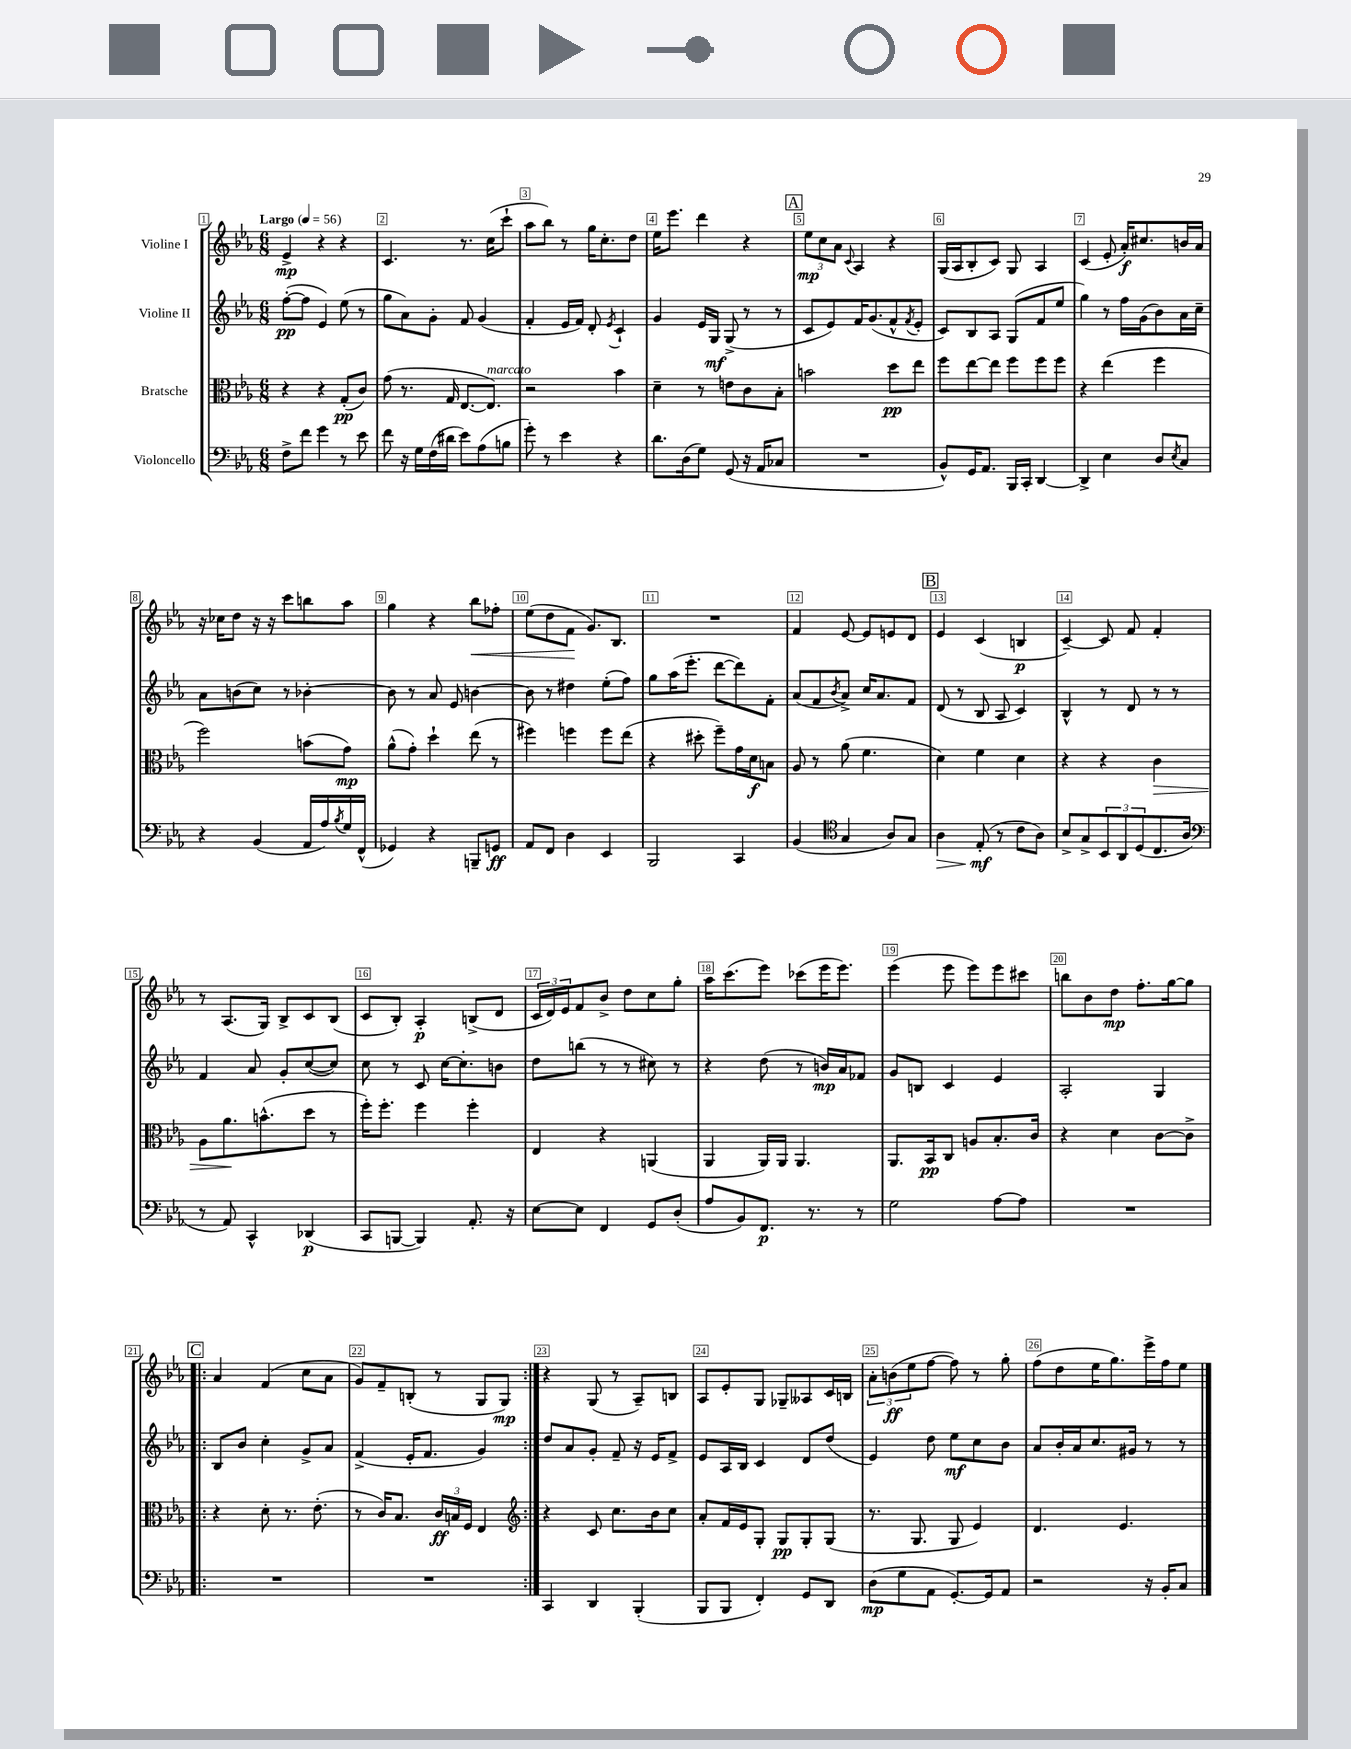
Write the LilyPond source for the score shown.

<<
\new StaffGroup <<
\new Staff = "s0" \with { instrumentName = "Violine I" } {
    \clef treble \key ees \major \numericTimeSignature \time 6/8 \tempo "Largo" 4 = 56
    ees'4->\mp r4 r4 |
    c'4. r8. c''16( c'''8-! |
    aes''8 bes''8) r8 g''16 c''8.-. d''8 |
    ees''16 ees'''8. d'''4 r4 |
    \mark \markup { \box "A" } \tuplet 3/2 { ees''8\mp c''8 aes'8 } \appoggiatura { c'8 } aes4 r4 |
    g16( aes16 bes8-. c'8) g8 aes4 |
    c'4( ees'8-. aes'16-.\f) cis''8. b'16 aes'16 |
    r16 ces''16 d''8 r16 r16 c'''8 b''8 aes''8 |
    g''4 r4 bes''8\< fes''8-. |
    ees''8( d''8 f'8\! g'8.) bes8. |
    R2. |
    f'4 ees'8~ ees'8 e'8 d'8 |
    \mark \markup { \box "B" } ees'4 c'4( b4\p |
    c'4~--) c'8 f'8 f'4-. |
    r8 aes8.( g16) bes8-> c'8 bes8( |
    c'8 bes8-.) aes4-.\p b8->( d'8 |
    \tuplet 3/2 { c'16 d'16) ees'16 } f'8 bes'8-> d''8 c''8 g''8-. |
    aes''16 c'''8.( ees'''8) ces'''8( ees'''16 ees'''8.) |
    ees'''4( ees'''8 ees'''8) ees'''8 cis'''8 |
    b''8 bes'8 d''8\mp f''8.-. g''16~ g''8 |
    \repeat volta 2 { \mark \markup { \box "C" } aes'4 f'4( c''8 aes'8 |
    g'8) f'8-- b8-.( r8 g8 g8\mp) | }
    r4 g8( r8 aes8--) b8 |
    aes8 ees'8-. g8 ges8-- aeses8 c'16 b16 |
    \tuplet 3/2 { aes'8-. b'8\ff( ees''8 } f''8~ f''8) r8 g''8-. |
    f''8( d''8 ees''16 g''8.) ees'''16-> f''16 ees''8 \bar "|." |
}
\new Staff = "s1" \with { instrumentName = "Violine II" } {
    \clef treble \key ees \major \numericTimeSignature \time 6/8
    f''8~-.\pp( f''8 ees'4) ees''8( r8 |
    g''8 aes'8) g'8-. f'8 g'4( |
    f'4-. ees'16 f'16) d'8-. \acciaccatura { ees'8 } c'4-! |
    g'4 ees'16 g16\mf g8->( r8 r8 |
    \mark \markup { \box "A" } c'8 ees'8) f'16 g'8.( f'8-^ \acciaccatura { f'8 } ees'8-. |
    c'8) bes8 aes8 g8( f'8 ees''8 |
    g''4) r8 f''16 g'16( bes'8) aes'16 c''16-- |
    aes'8 b'8( c''8) r8 bes'4~-. |
    bes'8 r8 aes'8 ees'8 b'4~ |
    b'8 r8 dis''4 ees''8-.( f''8) |
    g''8 aes''16( ees'''8.-. d'''8~ d'''8) f'8-. |
    aes'8( f'8 \acciaccatura { bes'8 } aes'8->) c''16 aes'8. f'8 |
    \mark \markup { \box "B" } d'8( r8 bes8 aes8 c'4) |
    bes4-^ r8 d'8 r8 r8 |
    f'4 aes'8 g'8-. c''8~( c''8) |
    c''8 r8 c'8 c''16~ c''8.-. b'8 |
    d''8 b''8( r8 r8 cis''8) r8 |
    r4 d''8( r8 b'16\mp) aes'16 fes'8 |
    g'8 b8 c'4 ees'4 |
    aes2-. g4 |
    \repeat volta 2 { \mark \markup { \box "C" } bes8 bes'8 c''4-. g'8-> aes'8 |
    f'4->( ees'16-. f'8. g'4) | }
    d''8 aes'8 g'8-. f'8-- r16 ees'16 f'8-> |
    ees'8 aes16 bes16 c'4 d'8 d''8( |
    ees'4) d''8 ees''8\mf c''8 bes'8 |
    aes'8 bes'16-. aes'16 c''8. gis'16 r8 r8 \bar "|." |
}
\new Staff = "s2" \with { instrumentName = "Bratsche" } {
    \clef alto \key ees \major \numericTimeSignature \time 6/8
    r4 r4 g8-.\pp( c'8) |
    g'8( r8. g16 ees8.~ ees8.^\markup { \italic "marcato" }) |
    r2 bes'4 |
    d'4-- r8 e'8 c'8 bes8-. |
    \mark \markup { \box "A" } b'2 d''8\pp ees''8 |
    f''8 ees''8~ ees''8 f''8 f''8 f''8 |
    r4 ees''4( f''4 |
    f''2) b'8( g'8\mp) |
    aes'8-^( g'8-.) d''4-! ees''8( r8 |
    fis''4) f''4 f''8 ees''8( |
    r4 dis''8-. f''8--) g'16 d'16\f b8 |
    aes8 r8 aes'8( f'4. |
    \mark \markup { \box "B" } d'4) f'4 d'4 |
    r4 r4 c'4\> |
    aes8 aes'8.\! b'8.-^( d''8 r8 |
    f''16-.) f''8.-. f''4 f''4-. |
    ees4 r4 a,4( |
    aes,4 aes,16) aes,16 aes,4. |
    aes,8. bes,16\pp c8 a8 bes8.-. c'16 |
    r4 d'4 c'8~ c'8-> |
    \repeat volta 2 { \mark \markup { \box "C" } r4 d'8-. r8. ees'8.-.( |
    r8 c'16) bes8. \tuplet 3/2 { c'16\ff b16 f16 } ees4 | }
    \clef treble r4 c'8 c''8. bes'16 c''8 |
    aes'8-. f'16 ees'16 g8-. g8\pp g8-. g8( |
    r8. g8. g8 ees'4) |
    d'4. ees'4. \bar "|." |
}
\new Staff = "s3" \with { instrumentName = "Violoncello" } {
    \clef bass \key ees \major \numericTimeSignature \time 6/8
    f8-> f'8 g'4 r8 ees'8 |
    f'8 r16 g16 f16( dis'16 ees'8) aes8( b8 |
    g'8-.) r8 ees'4 r4 |
    d'8. d16( g8) g,8( r16 aes,16 ces8 |
    \mark \markup { \box "A" } R2. |
    bes,8-^) g,16 aes,8. bes,,16 c,16-. d,4~ |
    d,4-> ees4 d8 \acciaccatura { ees8 } c8 |
    r4 bes,4( aes,16 aes16) \acciaccatura { bes8 } g16 f,16-^( |
    ges,4) r4 b,,8-- g,8\ff |
    aes,8 f,8 d4 ees,4 |
    bes,,2 c,4 |
    bes,4( \clef tenor g4 aes8) g8 |
    \mark \markup { \box "B" } aes4\> ees8-.\mf\!( r8 c'8 aes8) |
    bes8-> g8-> \tuplet 3/2 { bes,8 aes,8 d8( } c8. aes16 |
    \clef bass r8 aes,8) c,4-^ des,4\p( |
    c,8 b,,8~ b,,4) aes,8.-. r16 |
    ees8~ ees8 f,4 g,8 d8-.( |
    aes8 bes,8) f,8.\p r8. r8 |
    g2 aes8~ aes8 |
    R2. |
    \repeat volta 2 { \mark \markup { \box "C" } R2. |
    R2. | }
    c,4 d,4 bes,,4-.( |
    bes,,8 bes,,8 f,4-.) g,8 d,8 |
    d8\mp( g8 aes,8 g,8.~-.) g,16 aes,8 |
    r2 r16 bes,16-. c8 \bar "|." |
}
>>
>>
\layout { \context { \Score \override BarNumber.break-visibility = ##(#f #t #t) barNumberVisibility = #all-bar-numbers-visible \override BarNumber.stencil = #(make-stencil-boxer 0.1 0.3 ly:text-interface::print) } }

........

#### [What the task asks]
Report each line of the data above that contains the string "instrumentName", copying every such line in full. Count a line only if the letters match that string in case as well.

#### [Output of the task]
\new Staff = "s0" \with { instrumentName = "Violine I" } {
\new Staff = "s1" \with { instrumentName = "Violine II" } {
\new Staff = "s2" \with { instrumentName = "Bratsche" } {
\new Staff = "s3" \with { instrumentName = "Violoncello" } {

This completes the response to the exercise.